Given entries:

##########

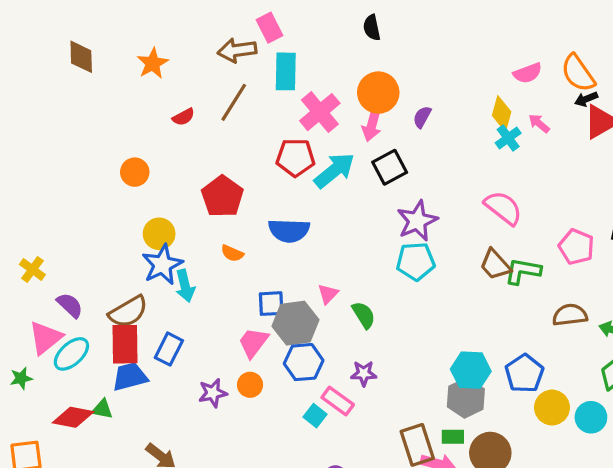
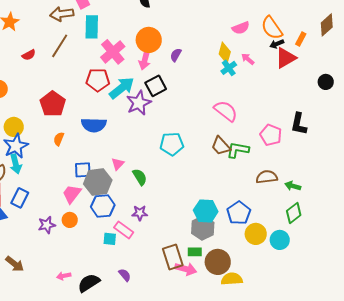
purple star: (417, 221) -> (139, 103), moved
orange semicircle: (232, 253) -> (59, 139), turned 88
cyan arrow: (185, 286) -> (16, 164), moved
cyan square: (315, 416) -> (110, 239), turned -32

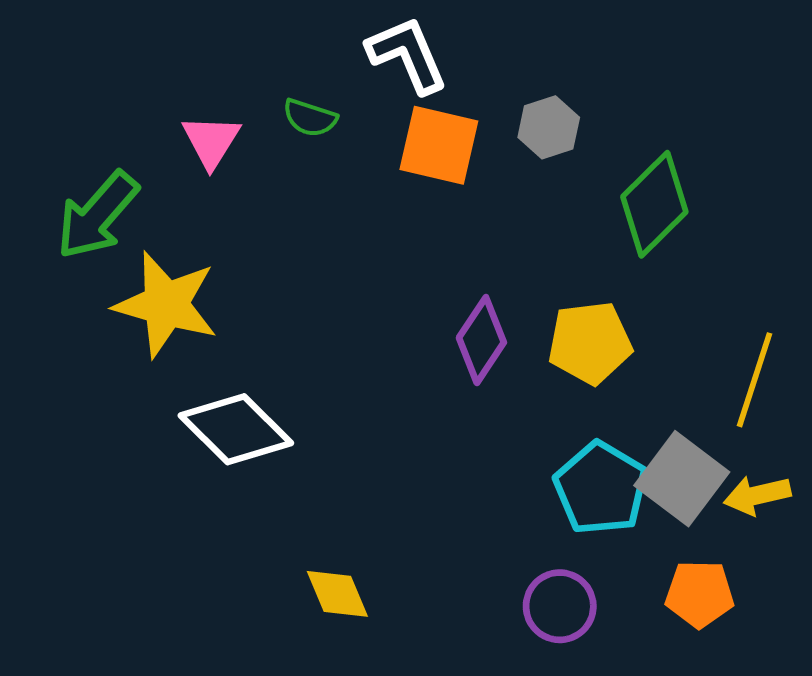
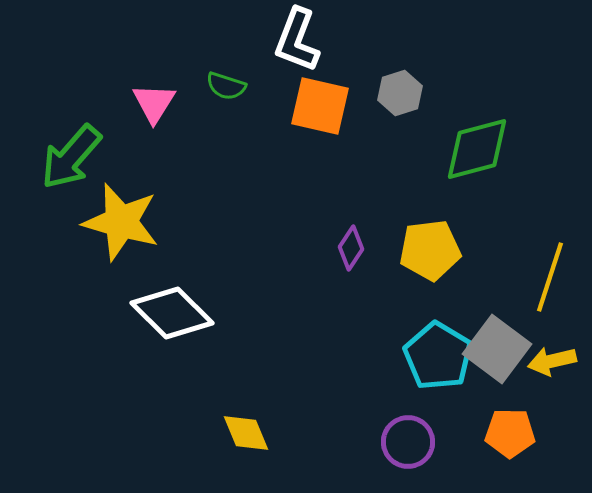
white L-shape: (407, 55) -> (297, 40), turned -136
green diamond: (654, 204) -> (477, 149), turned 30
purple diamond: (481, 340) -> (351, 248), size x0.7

##########

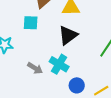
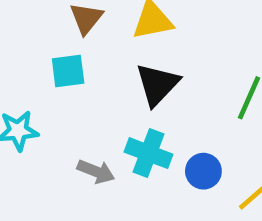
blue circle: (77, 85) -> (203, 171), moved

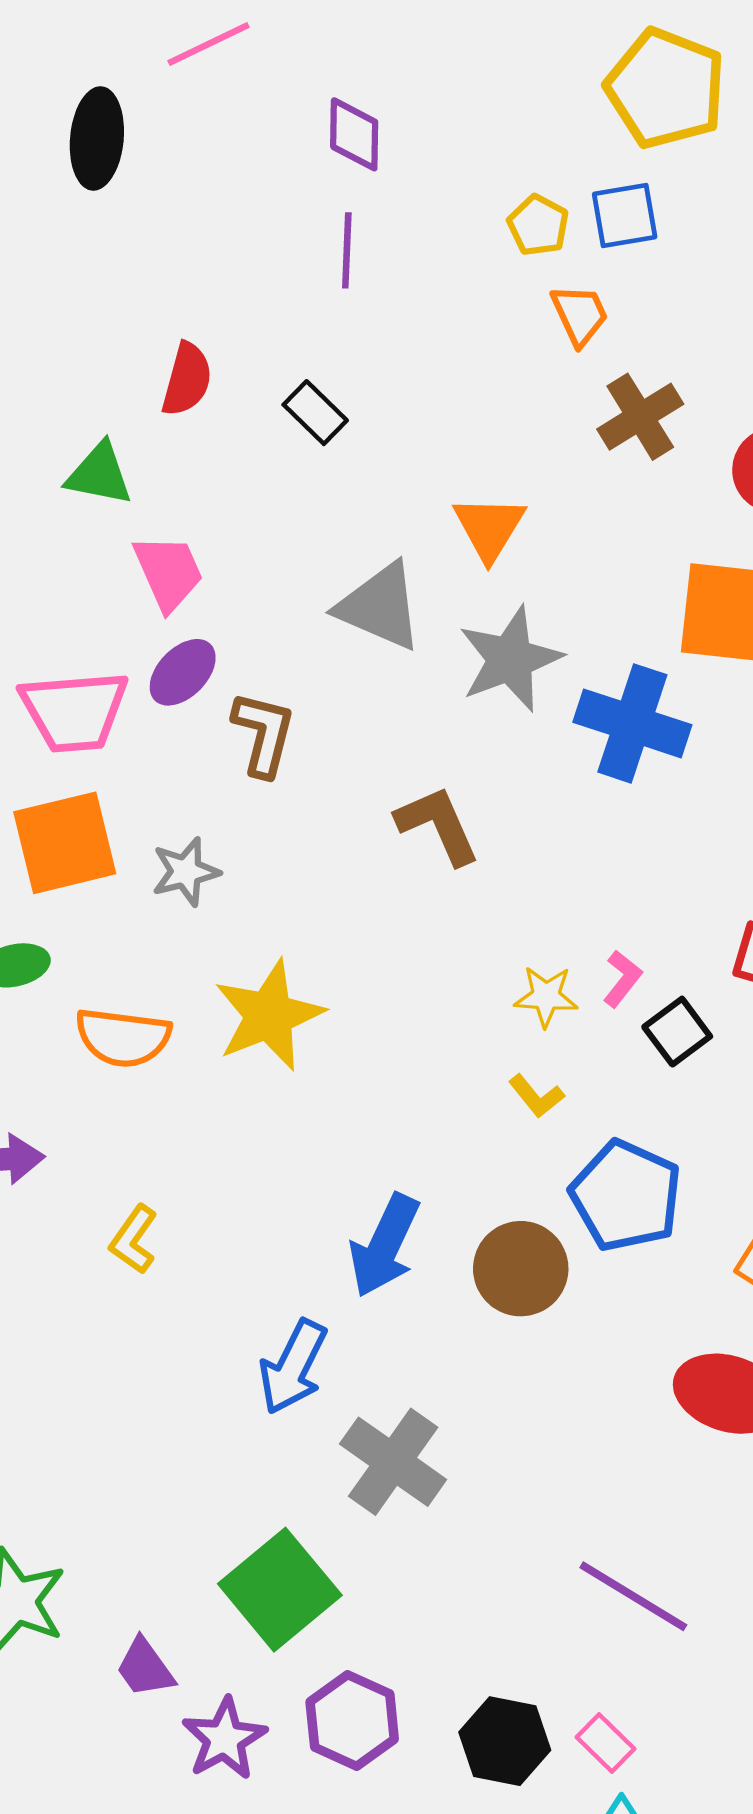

##########

Instructions for the task: Among the lines above, repeat exactly those from the line with "white L-shape: (407, 55)" to the line with "purple diamond: (481, 340)", counting both ends.

Solution for this problem:
white L-shape: (407, 55) -> (297, 40), turned -136
green diamond: (654, 204) -> (477, 149), turned 30
purple diamond: (481, 340) -> (351, 248), size x0.7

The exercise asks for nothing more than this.